§ Exercise directions
Within the listing below, please copy exactly the lines between the line holding "gone: balle/blanc <573" and the line holding "scaled: cône de", inclusive.

§ Dataset excerpts
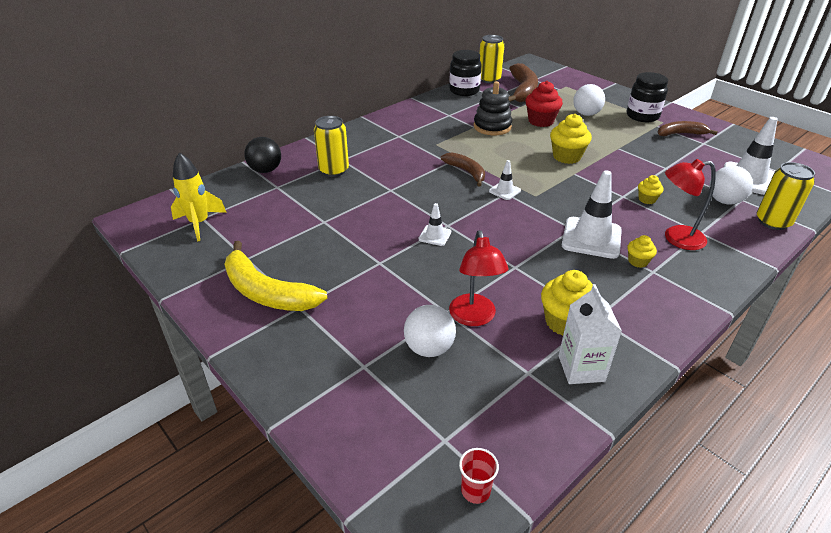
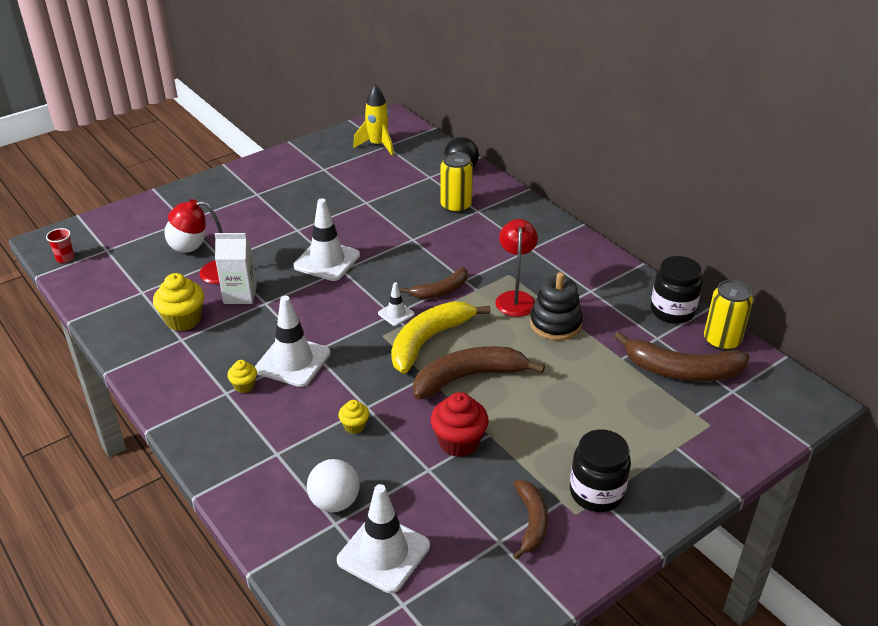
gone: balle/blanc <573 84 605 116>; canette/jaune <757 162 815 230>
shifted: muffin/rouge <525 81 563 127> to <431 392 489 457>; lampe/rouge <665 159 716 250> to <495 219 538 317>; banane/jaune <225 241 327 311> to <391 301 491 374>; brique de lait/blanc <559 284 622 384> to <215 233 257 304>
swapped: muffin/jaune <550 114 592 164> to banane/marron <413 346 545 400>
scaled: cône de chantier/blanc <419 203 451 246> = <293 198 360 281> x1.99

==

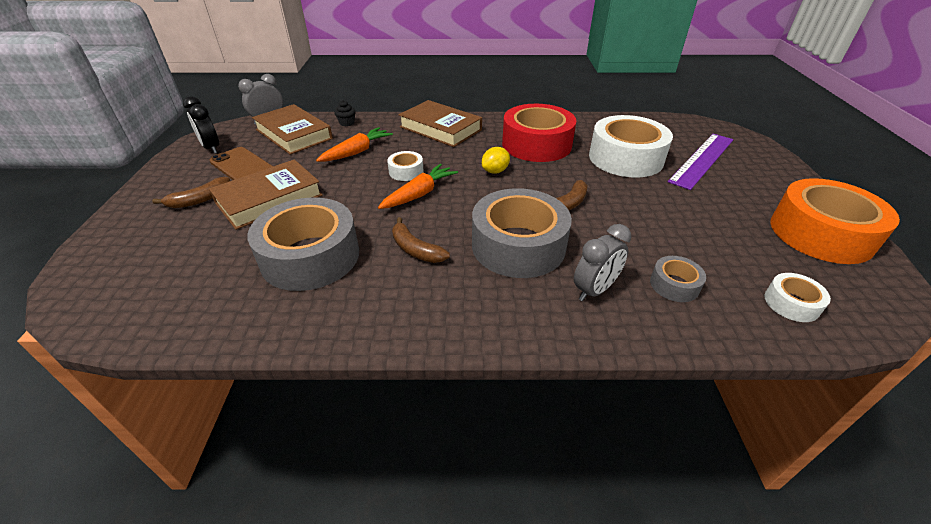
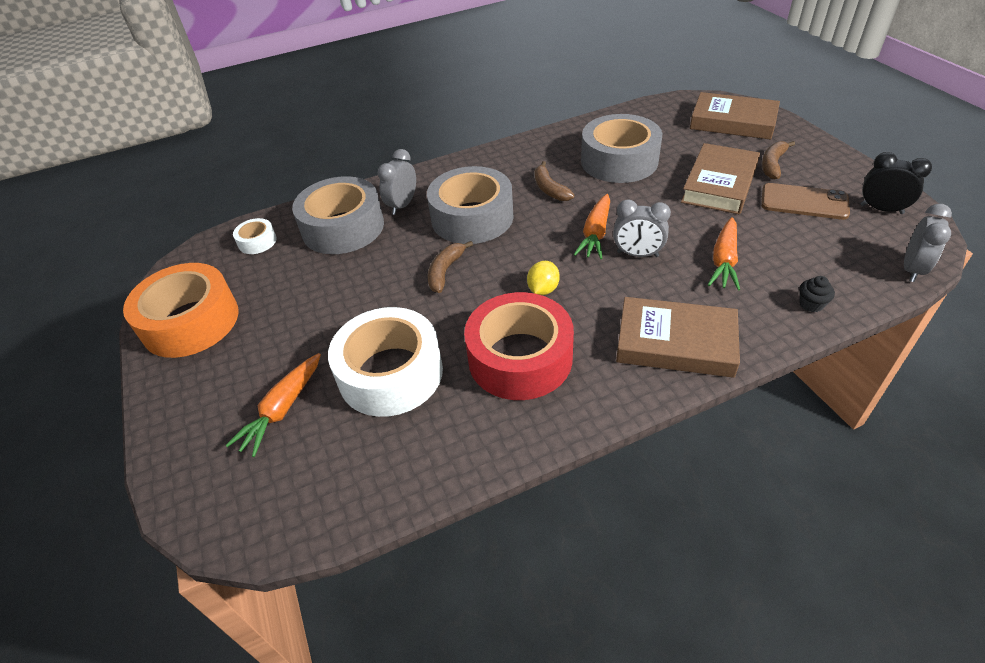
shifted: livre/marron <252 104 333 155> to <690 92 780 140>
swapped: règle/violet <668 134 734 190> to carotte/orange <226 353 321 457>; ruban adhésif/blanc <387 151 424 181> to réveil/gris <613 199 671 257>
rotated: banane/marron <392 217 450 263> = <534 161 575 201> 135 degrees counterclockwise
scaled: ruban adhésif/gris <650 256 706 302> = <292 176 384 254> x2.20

§ Reply
gone: balle/blanc <573 84 605 116>; canette/jaune <757 162 815 230>
shifted: muffin/rouge <525 81 563 127> to <431 392 489 457>; lampe/rouge <665 159 716 250> to <495 219 538 317>; banane/jaune <225 241 327 311> to <391 301 491 374>; brique de lait/blanc <559 284 622 384> to <215 233 257 304>
swapped: muffin/jaune <550 114 592 164> to banane/marron <413 346 545 400>
scaled: cône de chantier/blanc <419 203 451 246> = <293 198 360 281> x1.99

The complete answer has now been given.